*The problem*: Output every entry below exactly, without its pictures.

*Records for processing*:

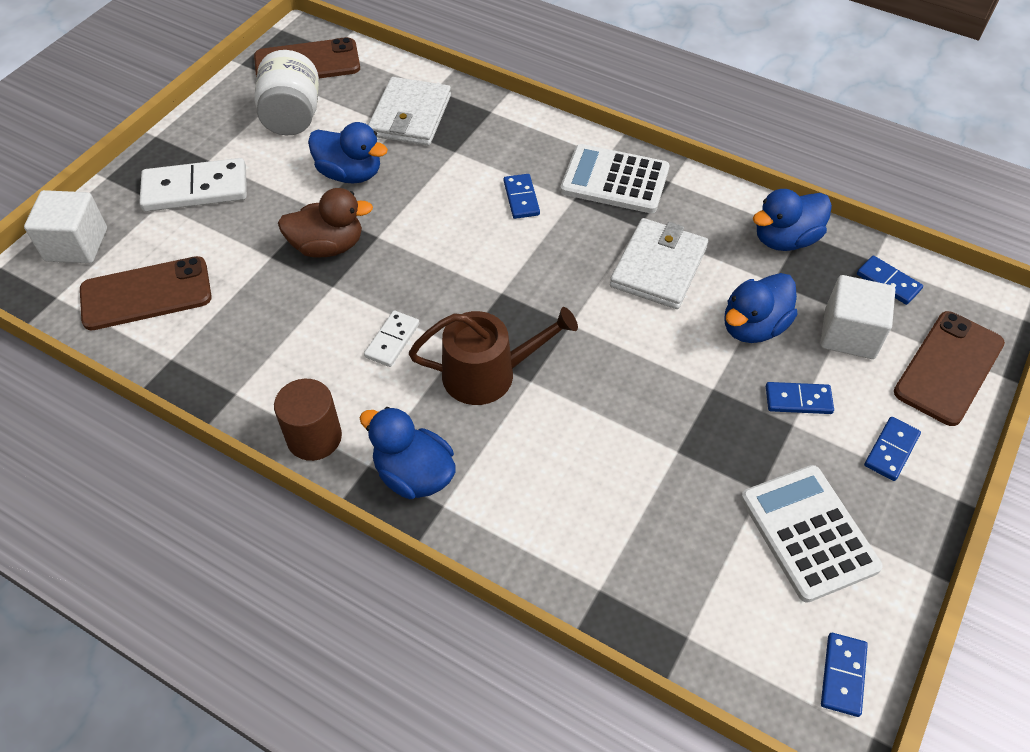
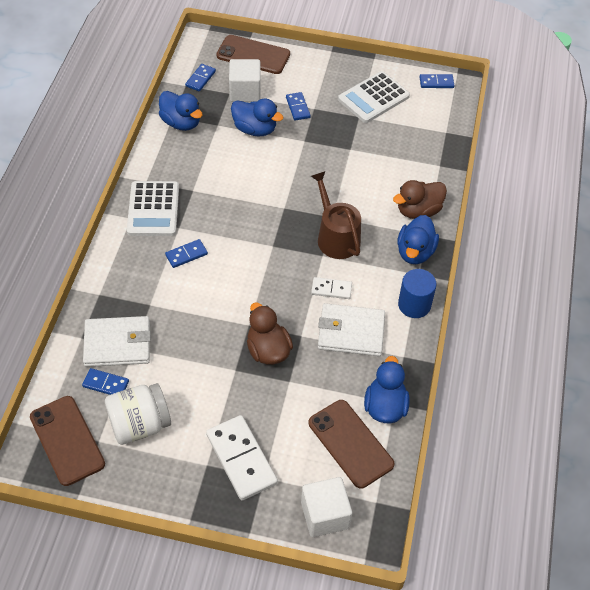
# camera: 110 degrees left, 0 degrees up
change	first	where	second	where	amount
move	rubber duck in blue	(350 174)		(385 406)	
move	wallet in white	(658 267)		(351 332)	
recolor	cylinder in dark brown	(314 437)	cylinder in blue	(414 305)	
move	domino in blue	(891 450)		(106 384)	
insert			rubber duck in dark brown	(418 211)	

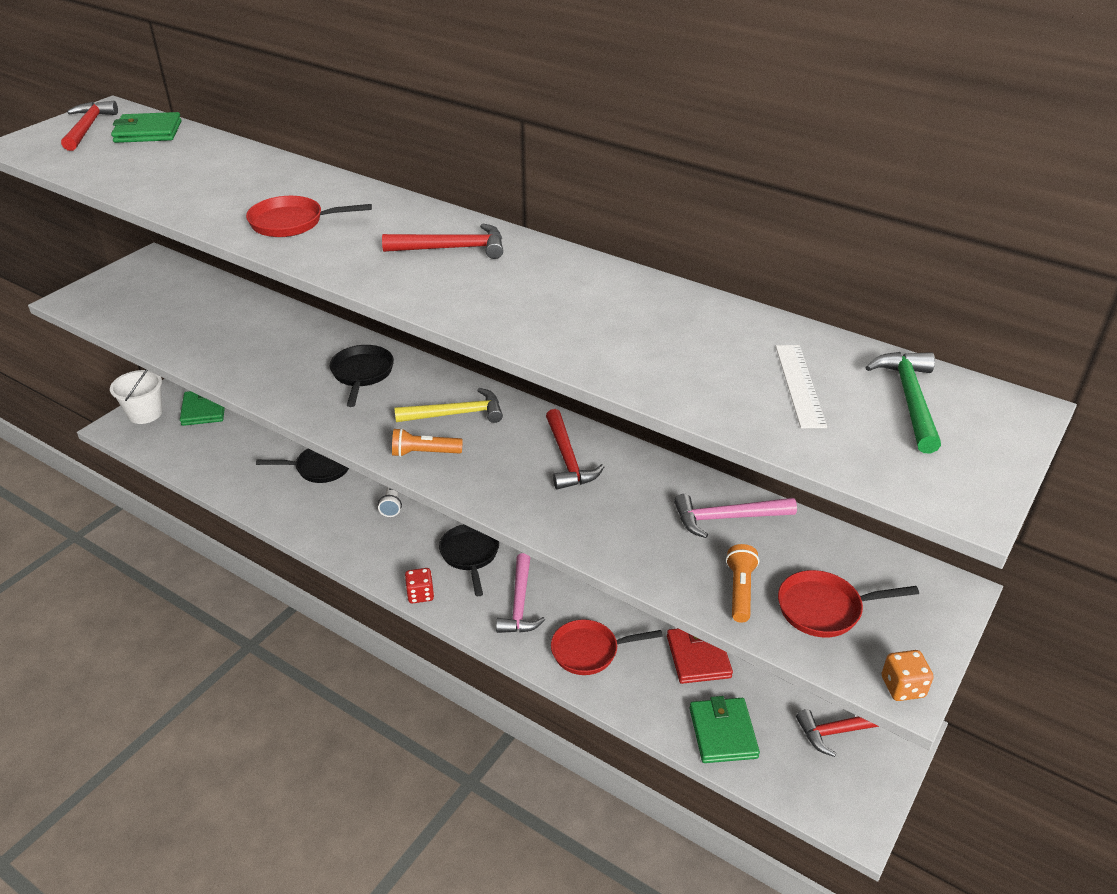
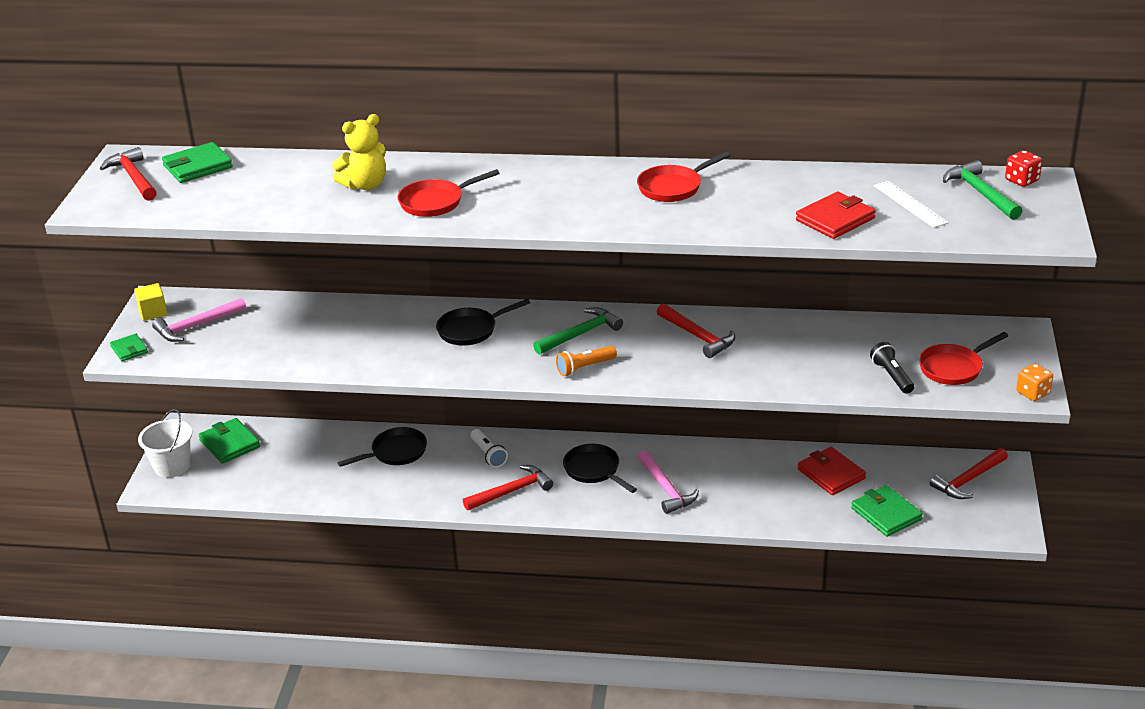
# camera: 25 degrees left, 5 degrees down
change	first	where	second	where	amount
move	carpenter's hammer in crimson	(452 248)		(512 491)	
rotate	skillet in black	(362 374)		(471 330)	90 degrees counterclockwise
recolor	carpenter's hammer in golden	(456 414)	carpenter's hammer in emerald	(581 334)	
move	carpenter's hammer in rose-pink	(727 518)		(196 326)	
recolor	flashlight in orange	(740 590)	flashlight in black	(892 376)	
move	game die in crimson	(420 594)		(1022 180)	
move	skillet in crimson	(589 651)		(673 187)	
insert			teddy bear in golden	(365 185)	
insert			wallet in crimson	(835 219)	
insert			cube in golden	(153 312)	
insert			wallet in emerald	(129 349)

*Answer space*:
# camera: 110 degrees left, 0 degrees up
change	first	where	second	where	amount
move	rubber duck in blue	(350 174)		(385 406)	
move	wallet in white	(658 267)		(351 332)	
recolor	cylinder in dark brown	(314 437)	cylinder in blue	(414 305)	
move	domino in blue	(891 450)		(106 384)	
insert			rubber duck in dark brown	(418 211)	

# camera: 25 degrees left, 5 degrees down
change	first	where	second	where	amount
move	carpenter's hammer in crimson	(452 248)		(512 491)	
rotate	skillet in black	(362 374)		(471 330)	90 degrees counterclockwise
recolor	carpenter's hammer in golden	(456 414)	carpenter's hammer in emerald	(581 334)	
move	carpenter's hammer in rose-pink	(727 518)		(196 326)	
recolor	flashlight in orange	(740 590)	flashlight in black	(892 376)	
move	game die in crimson	(420 594)		(1022 180)	
move	skillet in crimson	(589 651)		(673 187)	
insert			teddy bear in golden	(365 185)	
insert			wallet in crimson	(835 219)	
insert			cube in golden	(153 312)	
insert			wallet in emerald	(129 349)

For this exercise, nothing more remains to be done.